DATA:
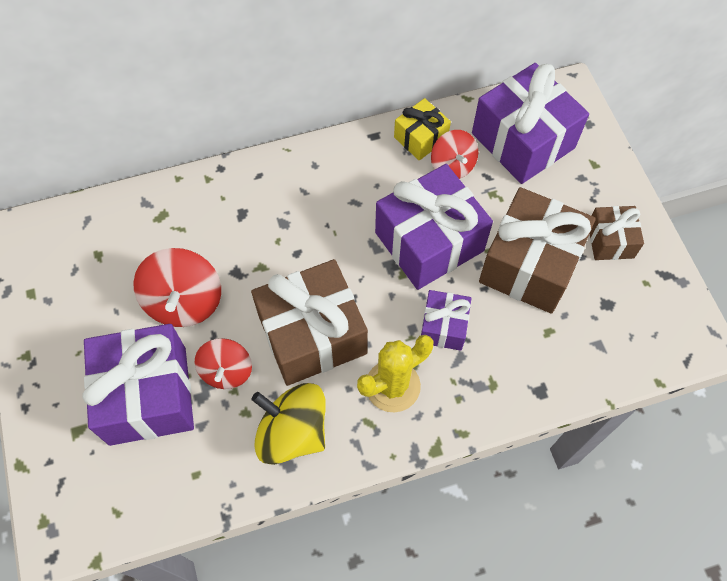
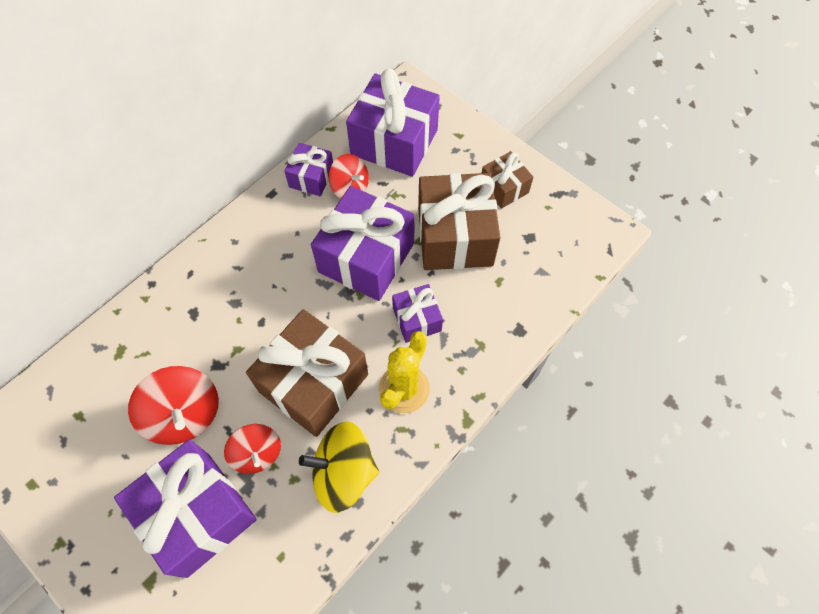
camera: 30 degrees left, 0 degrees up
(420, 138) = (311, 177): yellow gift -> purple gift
...
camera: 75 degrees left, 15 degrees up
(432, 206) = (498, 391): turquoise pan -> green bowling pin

EXERCISE DIRECTIONS: Pick every line from the listing holding the string "degrees", and copy it.

ANSWER FOR THIS EXERCISE:
camera: 30 degrees left, 0 degrees up
camera: 75 degrees left, 15 degrees up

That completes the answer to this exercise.